BRIEF: Give back the line that contains "orange mushroom: [199,260,292,345]" and every following line, exactly as they appear, through the end of the data.

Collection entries
^^^^
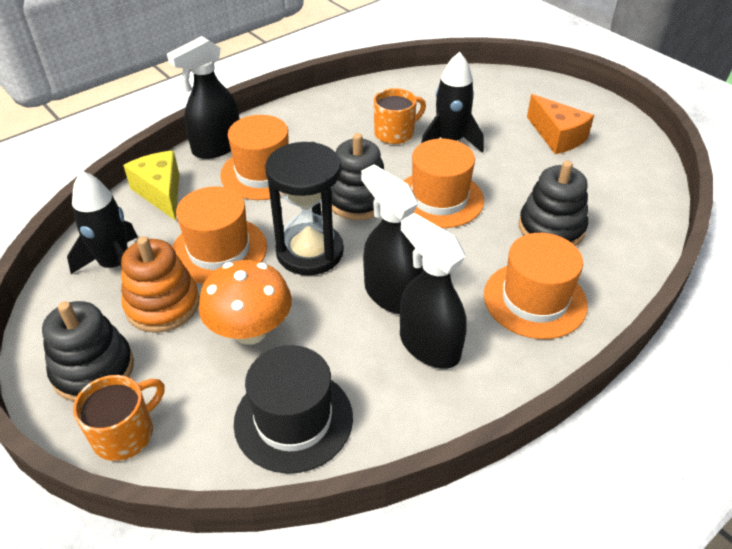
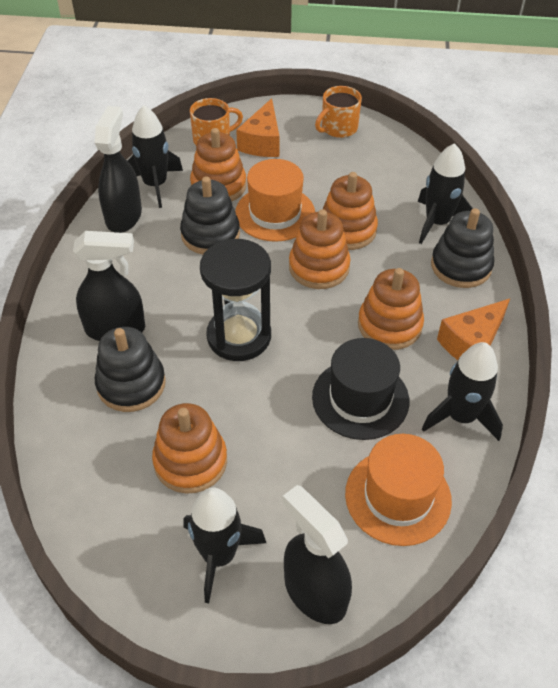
black rocket: [67,171,138,274] [421,52,484,153] = 2 -> [128,105,183,208] [183,487,266,603] [418,143,473,244] [422,342,503,441] = 4
orange cheese: [527,94,594,154] = 1 -> [236,98,280,157] [437,299,510,360] = 2
orange hat: [172,186,267,284] [220,115,289,200] [404,139,484,228] [484,233,588,339] = 4 -> [235,159,315,242] [345,434,452,546] = 2
orange mushroom: [199,260,292,345] = 1 -> none = 0
orange stacking toy: [121,236,200,333] = 1 -> [152,403,227,494] [190,128,246,201] [289,209,350,289] [323,172,378,250] [358,268,424,350] = 5
yellow cheese: [123,151,179,221] = 1 -> none = 0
^^^^
EXERCISE OUTPUT:
orange mushroom: [199,260,292,345] = 1 -> none = 0
orange stacking toy: [121,236,200,333] = 1 -> [152,403,227,494] [190,128,246,201] [289,209,350,289] [323,172,378,250] [358,268,424,350] = 5
yellow cheese: [123,151,179,221] = 1 -> none = 0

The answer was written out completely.